* WHAT THIS TASK INVOLVES
Please repeat exactly the line containing "R1: 1.5M (BUF, GND) -> 1.5M (BUF, MIC)" and each line after it in the records below, through the last.

Difference listings:
◇ ◇ ◇ ◇ ◇
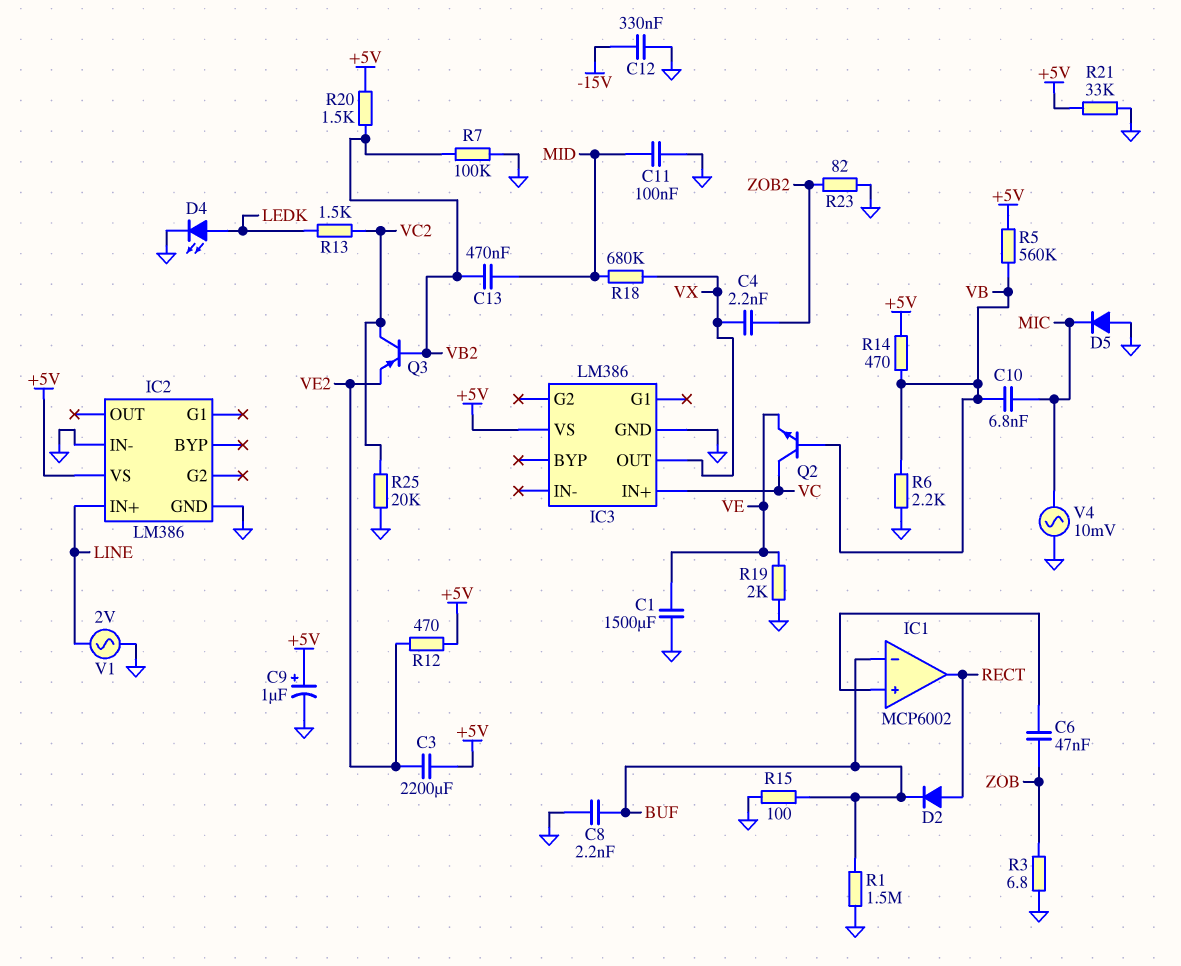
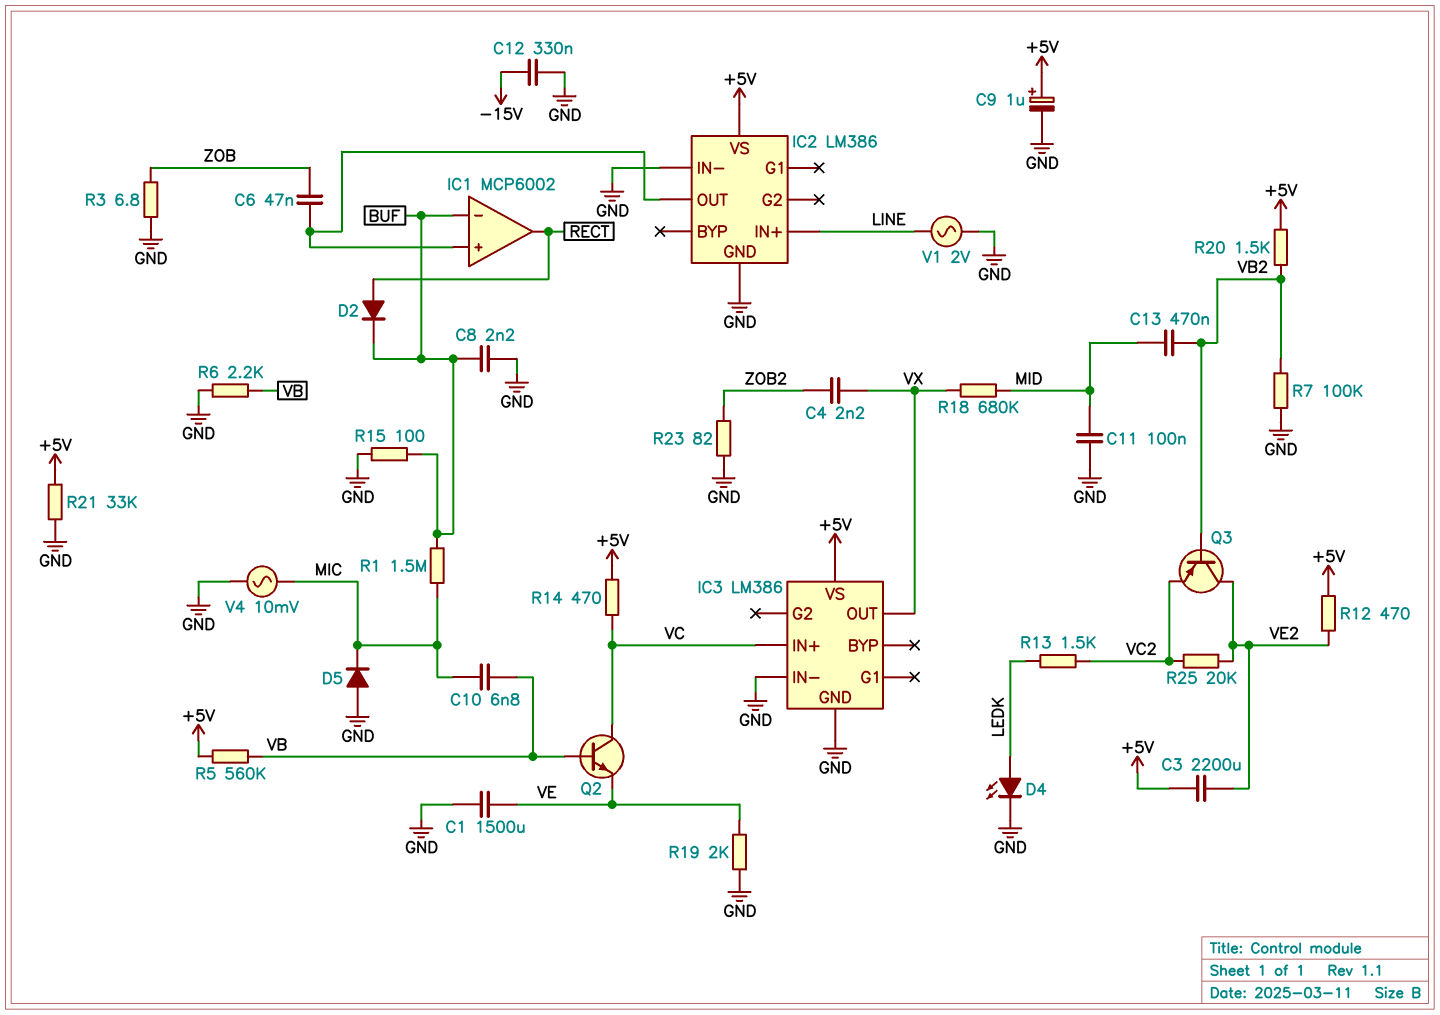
IC2 pin OUT: none -> IC1/in+
IC3 pin IN-: none -> GND
Q3: PNP (B VB2, C VC2, E VE2) -> PNP (B VB2, C VE2, E VC2)
R1: 1.5M (BUF, GND) -> 1.5M (BUF, MIC)
R14: 470 (+5V, VB) -> 470 (+5V, VC)
R25: 20k (GND, VC2) -> 20k (VC2, VE2)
◇ ◇ ◇ ◇ ◇
* WRITTEN REPLY
R1: 1.5M (BUF, GND) -> 1.5M (BUF, MIC)
R14: 470 (+5V, VB) -> 470 (+5V, VC)
R25: 20k (GND, VC2) -> 20k (VC2, VE2)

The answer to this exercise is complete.